→ Task to carry out
For the records shown below, return an exact copy that excludes the pictures.

→ Supplied information

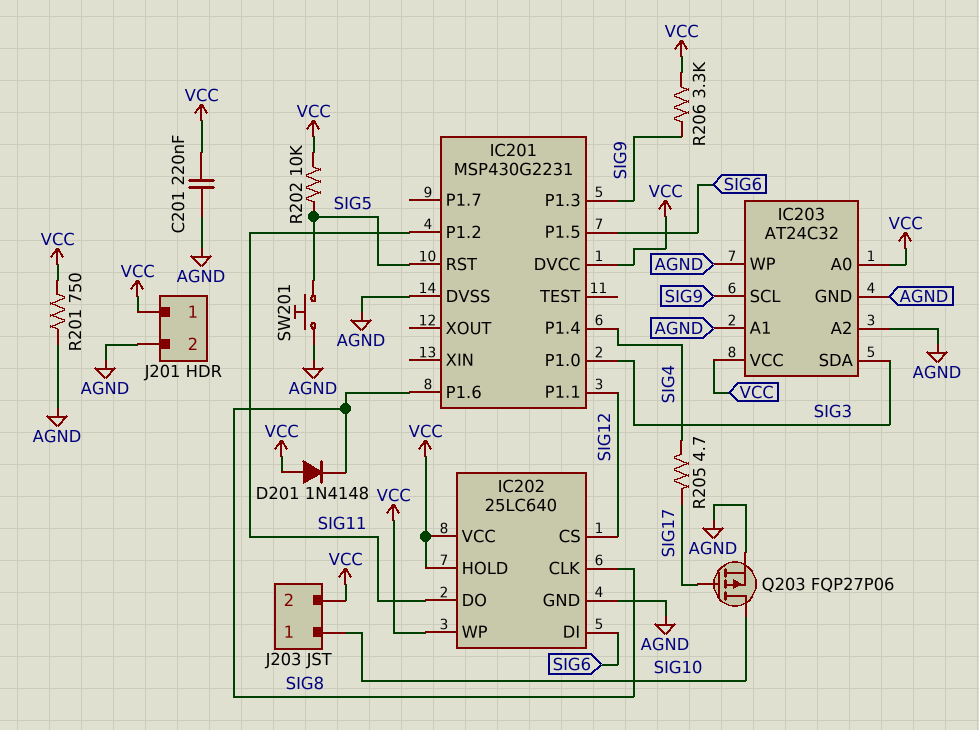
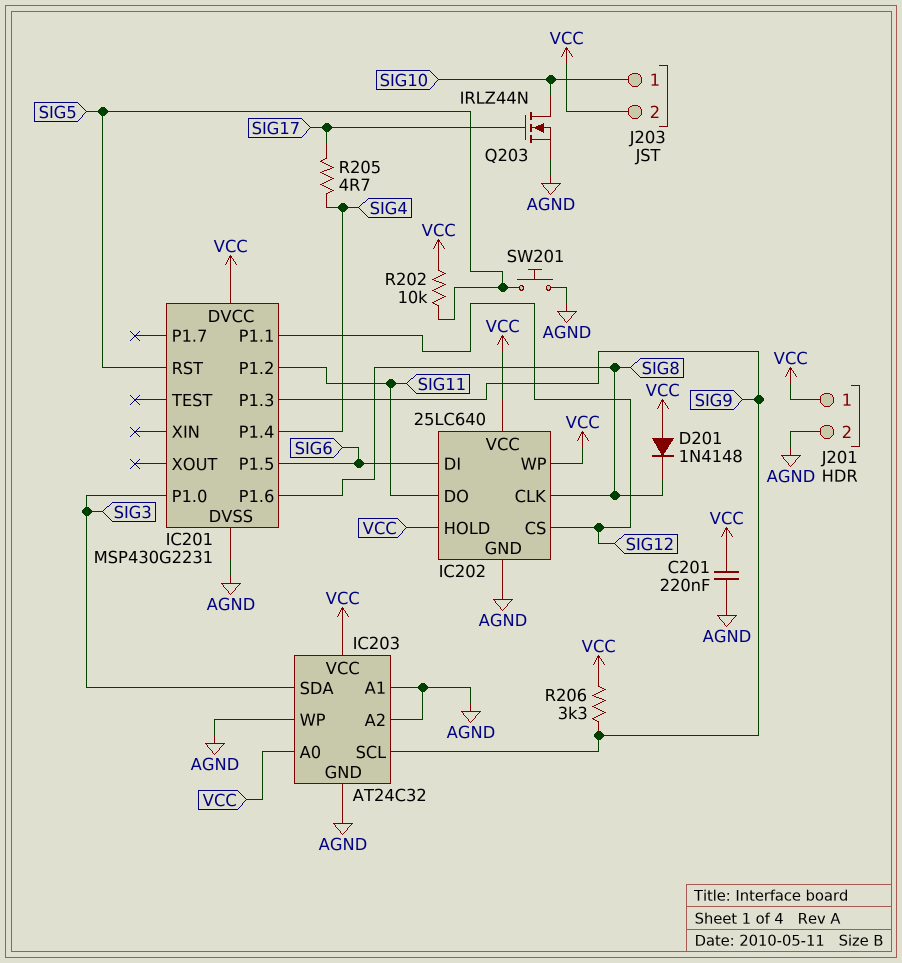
Q203: PMOS FQP27P06 (G SIG17, D SIG10, S AGND) -> NMOS IRLZ44N (G SIG17, D SIG10, S AGND)
R201: 750 (AGND, VCC) -> none

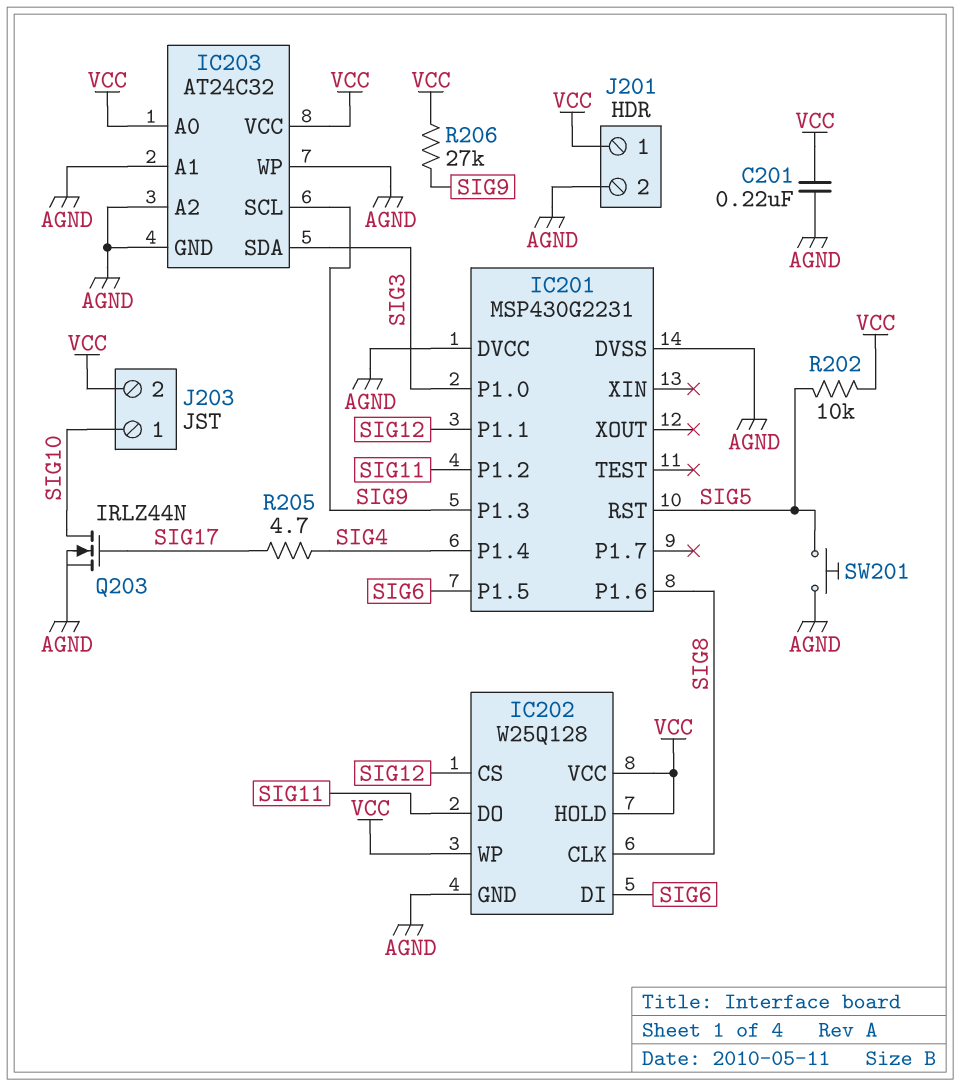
D201: diode 1N4148 (A VCC, K SIG8) -> none
IC201 pin DVCC: VCC -> AGND
IC202: 25LC640 -> W25Q128
R206: 3.3k (SIG9, VCC) -> 27k (SIG9, VCC)

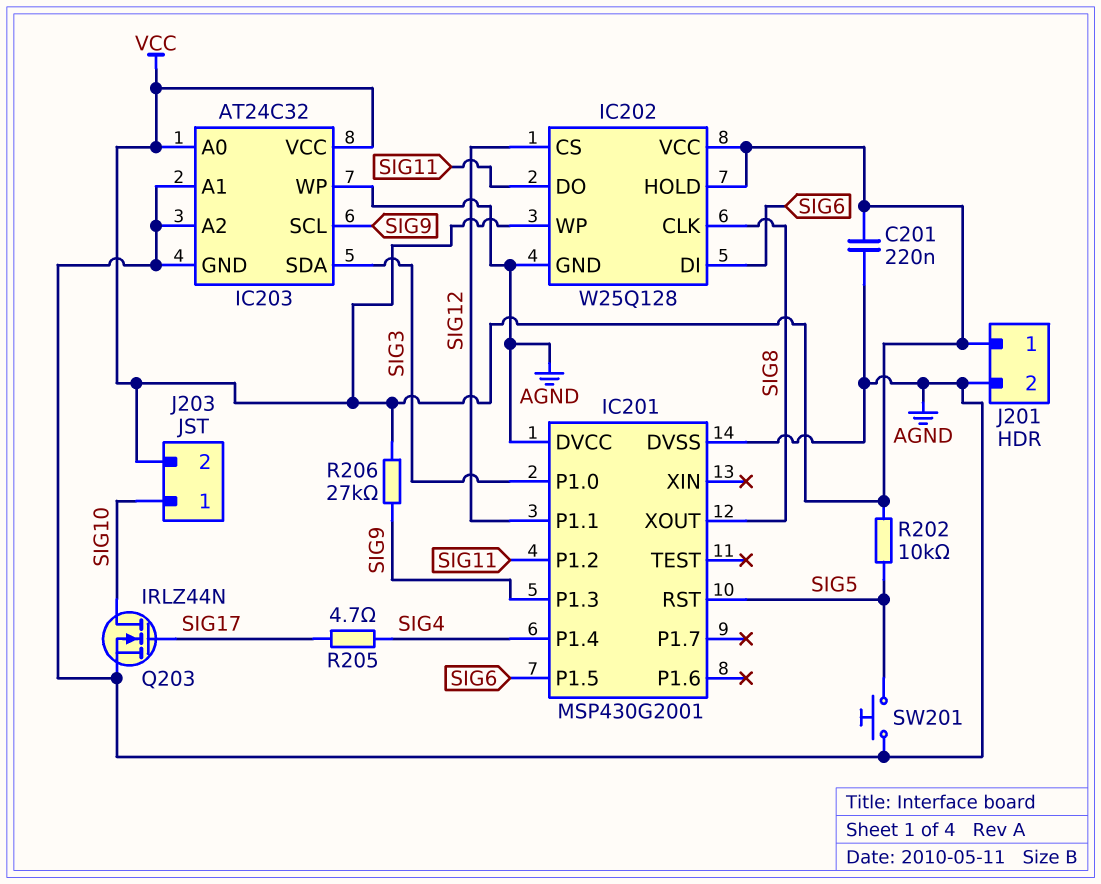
IC201: MSP430G2231 -> MSP430G2001
IC201 pin P1.6: SIG8 -> none
IC201 pin XOUT: none -> SIG8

→ Solution to this task
Q203: PMOS FQP27P06 (G SIG17, D SIG10, S AGND) -> NMOS IRLZ44N (G SIG17, D SIG10, S AGND)
R201: 750 (AGND, VCC) -> none

D201: diode 1N4148 (A VCC, K SIG8) -> none
IC201 pin DVCC: VCC -> AGND
IC202: 25LC640 -> W25Q128
R206: 3.3k (SIG9, VCC) -> 27k (SIG9, VCC)

IC201: MSP430G2231 -> MSP430G2001
IC201 pin P1.6: SIG8 -> none
IC201 pin XOUT: none -> SIG8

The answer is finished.